What to work on: Where does the word "white" occur in the entries below? Copy every line that has it.
[Extracted data — start]
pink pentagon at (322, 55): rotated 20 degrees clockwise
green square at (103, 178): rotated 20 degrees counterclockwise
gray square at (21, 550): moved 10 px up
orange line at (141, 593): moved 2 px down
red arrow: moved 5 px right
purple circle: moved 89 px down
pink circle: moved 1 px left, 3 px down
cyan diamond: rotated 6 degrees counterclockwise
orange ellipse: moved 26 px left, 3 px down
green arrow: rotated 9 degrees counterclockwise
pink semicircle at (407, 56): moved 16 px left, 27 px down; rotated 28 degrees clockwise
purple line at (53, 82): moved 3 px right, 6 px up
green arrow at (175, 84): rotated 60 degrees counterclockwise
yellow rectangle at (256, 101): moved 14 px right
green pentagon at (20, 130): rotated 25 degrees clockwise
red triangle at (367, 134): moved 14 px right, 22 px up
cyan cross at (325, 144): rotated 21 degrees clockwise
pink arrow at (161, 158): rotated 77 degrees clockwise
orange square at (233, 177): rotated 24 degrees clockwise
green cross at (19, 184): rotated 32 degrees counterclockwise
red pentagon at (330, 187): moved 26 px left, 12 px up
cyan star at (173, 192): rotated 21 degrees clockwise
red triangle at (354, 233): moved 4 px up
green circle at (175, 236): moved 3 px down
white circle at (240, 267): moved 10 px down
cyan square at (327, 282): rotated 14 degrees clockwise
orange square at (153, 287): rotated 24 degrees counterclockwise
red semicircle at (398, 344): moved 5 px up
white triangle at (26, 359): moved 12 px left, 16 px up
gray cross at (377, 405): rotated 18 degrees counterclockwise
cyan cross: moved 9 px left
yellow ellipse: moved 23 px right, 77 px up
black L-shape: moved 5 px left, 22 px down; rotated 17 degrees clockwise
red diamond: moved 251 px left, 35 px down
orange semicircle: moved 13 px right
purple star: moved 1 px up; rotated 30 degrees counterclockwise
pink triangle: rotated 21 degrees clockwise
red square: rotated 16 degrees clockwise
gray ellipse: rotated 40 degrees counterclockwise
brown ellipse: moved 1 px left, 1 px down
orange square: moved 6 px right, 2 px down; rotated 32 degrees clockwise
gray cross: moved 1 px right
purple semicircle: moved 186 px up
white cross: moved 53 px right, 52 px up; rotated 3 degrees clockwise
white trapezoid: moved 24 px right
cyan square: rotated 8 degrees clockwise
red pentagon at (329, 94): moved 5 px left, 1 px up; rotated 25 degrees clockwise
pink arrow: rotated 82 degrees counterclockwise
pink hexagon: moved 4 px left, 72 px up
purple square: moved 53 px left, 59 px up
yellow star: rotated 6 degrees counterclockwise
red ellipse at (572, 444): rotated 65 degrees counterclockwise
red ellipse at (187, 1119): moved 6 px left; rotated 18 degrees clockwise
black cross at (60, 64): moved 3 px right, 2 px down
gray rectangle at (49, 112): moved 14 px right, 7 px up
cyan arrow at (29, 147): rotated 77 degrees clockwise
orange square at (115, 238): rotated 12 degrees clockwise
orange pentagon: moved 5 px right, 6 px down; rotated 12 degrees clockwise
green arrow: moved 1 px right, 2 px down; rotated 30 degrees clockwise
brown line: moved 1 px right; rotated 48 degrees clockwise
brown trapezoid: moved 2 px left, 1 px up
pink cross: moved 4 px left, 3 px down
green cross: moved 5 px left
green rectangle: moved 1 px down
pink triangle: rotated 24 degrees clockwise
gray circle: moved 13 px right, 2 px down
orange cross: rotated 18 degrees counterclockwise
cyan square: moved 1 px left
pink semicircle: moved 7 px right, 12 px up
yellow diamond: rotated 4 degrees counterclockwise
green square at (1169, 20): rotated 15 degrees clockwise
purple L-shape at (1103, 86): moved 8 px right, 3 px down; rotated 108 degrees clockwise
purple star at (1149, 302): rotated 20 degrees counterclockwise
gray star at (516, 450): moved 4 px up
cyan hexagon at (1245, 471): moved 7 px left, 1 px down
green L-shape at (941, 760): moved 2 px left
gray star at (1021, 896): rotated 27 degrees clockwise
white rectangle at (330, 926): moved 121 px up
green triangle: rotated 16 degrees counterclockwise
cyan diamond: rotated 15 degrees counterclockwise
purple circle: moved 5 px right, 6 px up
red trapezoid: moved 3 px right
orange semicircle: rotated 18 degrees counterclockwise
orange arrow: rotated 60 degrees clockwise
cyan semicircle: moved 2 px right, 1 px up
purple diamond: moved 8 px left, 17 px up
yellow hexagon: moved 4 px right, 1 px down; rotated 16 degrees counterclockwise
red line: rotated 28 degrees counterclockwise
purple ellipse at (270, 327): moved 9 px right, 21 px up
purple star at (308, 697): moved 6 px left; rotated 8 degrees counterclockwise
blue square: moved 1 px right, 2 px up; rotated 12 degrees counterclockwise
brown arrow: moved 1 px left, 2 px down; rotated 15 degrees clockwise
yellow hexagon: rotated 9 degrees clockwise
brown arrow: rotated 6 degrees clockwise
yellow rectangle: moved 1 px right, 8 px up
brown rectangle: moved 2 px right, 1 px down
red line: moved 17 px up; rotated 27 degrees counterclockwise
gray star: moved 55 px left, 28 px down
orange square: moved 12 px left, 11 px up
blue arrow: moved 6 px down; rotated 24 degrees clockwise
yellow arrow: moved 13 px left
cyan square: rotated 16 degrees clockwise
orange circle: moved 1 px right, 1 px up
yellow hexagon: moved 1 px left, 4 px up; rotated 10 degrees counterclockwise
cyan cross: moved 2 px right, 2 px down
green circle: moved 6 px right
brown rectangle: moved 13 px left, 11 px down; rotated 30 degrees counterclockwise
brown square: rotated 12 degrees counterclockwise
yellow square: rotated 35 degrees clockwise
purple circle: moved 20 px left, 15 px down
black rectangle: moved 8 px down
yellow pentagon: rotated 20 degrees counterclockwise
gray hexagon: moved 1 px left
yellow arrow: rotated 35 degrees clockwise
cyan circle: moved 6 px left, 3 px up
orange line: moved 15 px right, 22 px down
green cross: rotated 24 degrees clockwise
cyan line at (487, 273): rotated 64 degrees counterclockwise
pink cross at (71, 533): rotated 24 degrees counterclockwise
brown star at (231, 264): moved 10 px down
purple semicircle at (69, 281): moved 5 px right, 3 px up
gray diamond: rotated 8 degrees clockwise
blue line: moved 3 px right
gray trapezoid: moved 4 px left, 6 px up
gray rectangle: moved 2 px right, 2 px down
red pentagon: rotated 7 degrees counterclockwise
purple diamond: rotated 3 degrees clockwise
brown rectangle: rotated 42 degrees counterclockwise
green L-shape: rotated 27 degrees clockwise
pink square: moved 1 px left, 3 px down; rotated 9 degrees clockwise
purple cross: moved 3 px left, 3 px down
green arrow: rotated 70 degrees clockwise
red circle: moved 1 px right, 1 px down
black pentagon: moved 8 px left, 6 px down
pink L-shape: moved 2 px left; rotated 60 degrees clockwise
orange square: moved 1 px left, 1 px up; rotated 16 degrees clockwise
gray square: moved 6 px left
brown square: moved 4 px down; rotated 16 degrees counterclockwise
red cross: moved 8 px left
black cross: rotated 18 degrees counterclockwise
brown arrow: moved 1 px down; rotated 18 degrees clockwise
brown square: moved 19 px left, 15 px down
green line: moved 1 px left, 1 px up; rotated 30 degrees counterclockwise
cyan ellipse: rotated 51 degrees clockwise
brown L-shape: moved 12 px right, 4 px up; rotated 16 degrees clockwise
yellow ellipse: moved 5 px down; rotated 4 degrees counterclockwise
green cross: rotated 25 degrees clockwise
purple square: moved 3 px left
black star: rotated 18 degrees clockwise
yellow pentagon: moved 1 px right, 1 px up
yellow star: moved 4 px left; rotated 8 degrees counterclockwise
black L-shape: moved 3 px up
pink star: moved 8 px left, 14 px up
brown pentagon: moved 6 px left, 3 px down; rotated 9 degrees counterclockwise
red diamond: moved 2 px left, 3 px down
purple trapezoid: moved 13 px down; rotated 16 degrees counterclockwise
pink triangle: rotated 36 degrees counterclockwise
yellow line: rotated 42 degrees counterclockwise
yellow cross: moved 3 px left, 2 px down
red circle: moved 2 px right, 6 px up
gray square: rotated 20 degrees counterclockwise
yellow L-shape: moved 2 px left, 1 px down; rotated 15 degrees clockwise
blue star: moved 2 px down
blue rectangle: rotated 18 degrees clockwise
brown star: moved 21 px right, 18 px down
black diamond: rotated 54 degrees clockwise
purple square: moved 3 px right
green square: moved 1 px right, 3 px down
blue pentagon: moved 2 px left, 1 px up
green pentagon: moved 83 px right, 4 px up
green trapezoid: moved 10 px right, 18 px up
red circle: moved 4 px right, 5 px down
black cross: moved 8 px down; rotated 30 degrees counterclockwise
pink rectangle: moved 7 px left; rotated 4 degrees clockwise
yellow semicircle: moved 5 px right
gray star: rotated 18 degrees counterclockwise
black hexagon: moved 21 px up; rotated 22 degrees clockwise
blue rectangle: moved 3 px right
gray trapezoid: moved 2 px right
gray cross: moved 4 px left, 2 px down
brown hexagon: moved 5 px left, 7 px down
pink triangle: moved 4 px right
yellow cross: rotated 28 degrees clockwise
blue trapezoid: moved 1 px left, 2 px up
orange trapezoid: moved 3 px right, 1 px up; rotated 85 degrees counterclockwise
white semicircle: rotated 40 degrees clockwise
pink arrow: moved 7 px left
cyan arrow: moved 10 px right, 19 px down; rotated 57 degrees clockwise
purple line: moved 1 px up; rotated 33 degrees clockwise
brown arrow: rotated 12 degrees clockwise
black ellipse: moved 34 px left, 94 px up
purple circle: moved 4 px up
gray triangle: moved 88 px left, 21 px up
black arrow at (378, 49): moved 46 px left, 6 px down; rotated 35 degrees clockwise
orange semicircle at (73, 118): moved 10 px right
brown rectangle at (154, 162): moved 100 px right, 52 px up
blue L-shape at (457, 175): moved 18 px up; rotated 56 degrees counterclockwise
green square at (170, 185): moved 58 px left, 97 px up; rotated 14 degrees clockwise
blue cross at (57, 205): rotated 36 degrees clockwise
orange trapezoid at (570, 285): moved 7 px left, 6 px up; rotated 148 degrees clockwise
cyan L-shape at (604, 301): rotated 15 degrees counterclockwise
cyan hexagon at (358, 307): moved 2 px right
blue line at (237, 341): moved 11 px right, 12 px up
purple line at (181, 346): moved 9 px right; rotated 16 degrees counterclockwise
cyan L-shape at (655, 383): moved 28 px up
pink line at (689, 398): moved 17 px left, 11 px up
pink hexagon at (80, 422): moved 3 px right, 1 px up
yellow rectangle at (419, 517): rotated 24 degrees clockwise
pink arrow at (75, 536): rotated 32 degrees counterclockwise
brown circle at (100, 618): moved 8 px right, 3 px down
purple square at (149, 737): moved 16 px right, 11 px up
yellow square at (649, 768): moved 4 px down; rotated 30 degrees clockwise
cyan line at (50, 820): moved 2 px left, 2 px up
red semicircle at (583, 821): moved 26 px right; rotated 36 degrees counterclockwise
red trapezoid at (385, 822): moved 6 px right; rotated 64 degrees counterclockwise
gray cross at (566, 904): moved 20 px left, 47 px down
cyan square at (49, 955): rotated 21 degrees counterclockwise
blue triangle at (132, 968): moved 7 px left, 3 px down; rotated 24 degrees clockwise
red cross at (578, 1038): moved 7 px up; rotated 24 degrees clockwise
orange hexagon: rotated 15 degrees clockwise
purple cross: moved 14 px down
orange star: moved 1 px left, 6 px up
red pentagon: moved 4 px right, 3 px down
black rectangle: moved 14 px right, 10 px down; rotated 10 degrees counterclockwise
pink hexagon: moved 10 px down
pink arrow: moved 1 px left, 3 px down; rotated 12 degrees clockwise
[Extracted data — finish]
Completed exercise:
white circle at (240, 267): moved 10 px down
white triangle at (26, 359): moved 12 px left, 16 px up
white cross: moved 53 px right, 52 px up; rotated 3 degrees clockwise
white trapezoid: moved 24 px right
white rectangle at (330, 926): moved 121 px up
white semicircle: rotated 40 degrees clockwise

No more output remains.